===== INPUT MATERIAL =====

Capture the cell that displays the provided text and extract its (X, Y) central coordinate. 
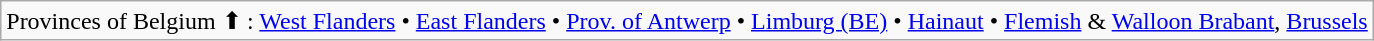
Provinces of Belgium ⬆ : West Flanders • East Flanders • Prov. of Antwerp • Limburg (BE) • Hainaut • Flemish & Walloon Brabant, Brussels (687, 21)
Find where the given text appears and provide that cell's center as [x, y] coordinate. 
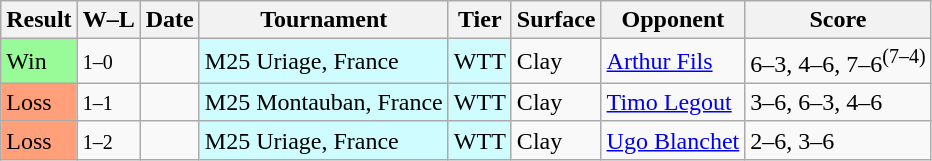
Timo Legout [673, 102]
Score [838, 20]
Tier [480, 20]
2–6, 3–6 [838, 140]
Arthur Fils [673, 62]
Date [170, 20]
3–6, 6–3, 4–6 [838, 102]
Result [39, 20]
1–0 [108, 62]
Tournament [324, 20]
M25 Montauban, France [324, 102]
6–3, 4–6, 7–6(7–4) [838, 62]
W–L [108, 20]
Win [39, 62]
1–1 [108, 102]
Opponent [673, 20]
Surface [556, 20]
Ugo Blanchet [673, 140]
1–2 [108, 140]
Search for the cell housing the specified text and yield its [X, Y] center coordinate. 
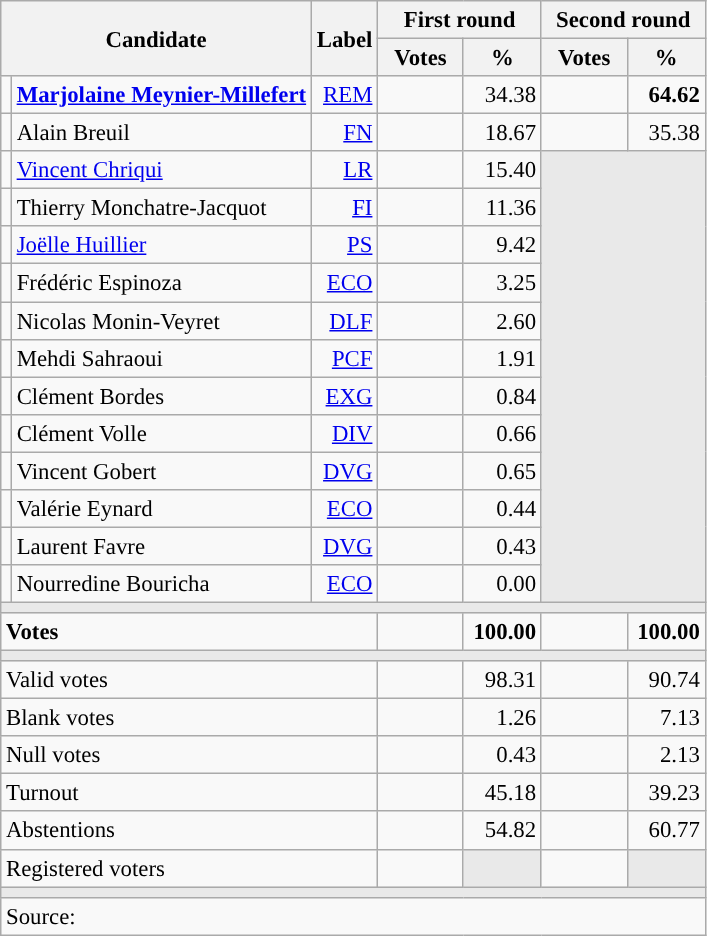
Marjolaine Meynier-Millefert [161, 95]
1.26 [502, 718]
FN [344, 133]
11.36 [502, 208]
Candidate [156, 38]
Valid votes [190, 680]
Second round [623, 20]
39.23 [666, 793]
PS [344, 245]
Thierry Monchatre-Jacquot [161, 208]
DLF [344, 321]
0.84 [502, 396]
Laurent Favre [161, 546]
Clément Volle [161, 433]
Null votes [190, 755]
Abstentions [190, 831]
9.42 [502, 245]
0.44 [502, 509]
45.18 [502, 793]
EXG [344, 396]
Mehdi Sahraoui [161, 358]
Turnout [190, 793]
18.67 [502, 133]
LR [344, 170]
60.77 [666, 831]
34.38 [502, 95]
0.66 [502, 433]
Joëlle Huillier [161, 245]
Label [344, 38]
PCF [344, 358]
Nourredine Bouricha [161, 584]
DIV [344, 433]
Valérie Eynard [161, 509]
Frédéric Espinoza [161, 283]
0.65 [502, 471]
0.00 [502, 584]
Nicolas Monin-Veyret [161, 321]
3.25 [502, 283]
Blank votes [190, 718]
54.82 [502, 831]
FI [344, 208]
7.13 [666, 718]
64.62 [666, 95]
Vincent Gobert [161, 471]
2.60 [502, 321]
First round [460, 20]
Vincent Chriqui [161, 170]
Clément Bordes [161, 396]
1.91 [502, 358]
Registered voters [190, 868]
REM [344, 95]
90.74 [666, 680]
2.13 [666, 755]
15.40 [502, 170]
Source: [353, 916]
35.38 [666, 133]
Alain Breuil [161, 133]
98.31 [502, 680]
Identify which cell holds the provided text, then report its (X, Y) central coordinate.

=====

• **EXERCISE REQUIREMENTS**
Copy every line of the entries above word for word, leaving out the pictures.

• **CORRECT ANSWER**
Capture the cell that displays the provided text and extract its (X, Y) central coordinate. 
Provinces of Belgium ⬆ : West Flanders • East Flanders • Prov. of Antwerp • Limburg (BE) • Hainaut • Flemish & Walloon Brabant, Brussels (687, 21)
Find where the given text appears and provide that cell's center as [x, y] coordinate. 
Timo Legout [673, 102]
Score [838, 20]
Tier [480, 20]
2–6, 3–6 [838, 140]
Arthur Fils [673, 62]
Date [170, 20]
3–6, 6–3, 4–6 [838, 102]
Result [39, 20]
1–0 [108, 62]
Tournament [324, 20]
M25 Montauban, France [324, 102]
6–3, 4–6, 7–6(7–4) [838, 62]
W–L [108, 20]
Win [39, 62]
1–1 [108, 102]
Opponent [673, 20]
Surface [556, 20]
Ugo Blanchet [673, 140]
1–2 [108, 140]
Search for the cell housing the specified text and yield its [X, Y] center coordinate. 
Marjolaine Meynier-Millefert [161, 95]
1.26 [502, 718]
FN [344, 133]
11.36 [502, 208]
Candidate [156, 38]
Valid votes [190, 680]
Second round [623, 20]
39.23 [666, 793]
PS [344, 245]
Thierry Monchatre-Jacquot [161, 208]
DLF [344, 321]
0.84 [502, 396]
Laurent Favre [161, 546]
Clément Volle [161, 433]
Null votes [190, 755]
Abstentions [190, 831]
9.42 [502, 245]
0.44 [502, 509]
45.18 [502, 793]
EXG [344, 396]
Mehdi Sahraoui [161, 358]
Turnout [190, 793]
18.67 [502, 133]
LR [344, 170]
60.77 [666, 831]
34.38 [502, 95]
0.66 [502, 433]
Joëlle Huillier [161, 245]
Label [344, 38]
PCF [344, 358]
Nourredine Bouricha [161, 584]
DIV [344, 433]
Valérie Eynard [161, 509]
Frédéric Espinoza [161, 283]
0.65 [502, 471]
0.00 [502, 584]
Nicolas Monin-Veyret [161, 321]
3.25 [502, 283]
Blank votes [190, 718]
54.82 [502, 831]
FI [344, 208]
7.13 [666, 718]
64.62 [666, 95]
Vincent Gobert [161, 471]
2.60 [502, 321]
First round [460, 20]
Vincent Chriqui [161, 170]
Clément Bordes [161, 396]
1.91 [502, 358]
Registered voters [190, 868]
REM [344, 95]
90.74 [666, 680]
2.13 [666, 755]
15.40 [502, 170]
Source: [353, 916]
35.38 [666, 133]
Alain Breuil [161, 133]
98.31 [502, 680]
Identify which cell holds the provided text, then report its (X, Y) central coordinate.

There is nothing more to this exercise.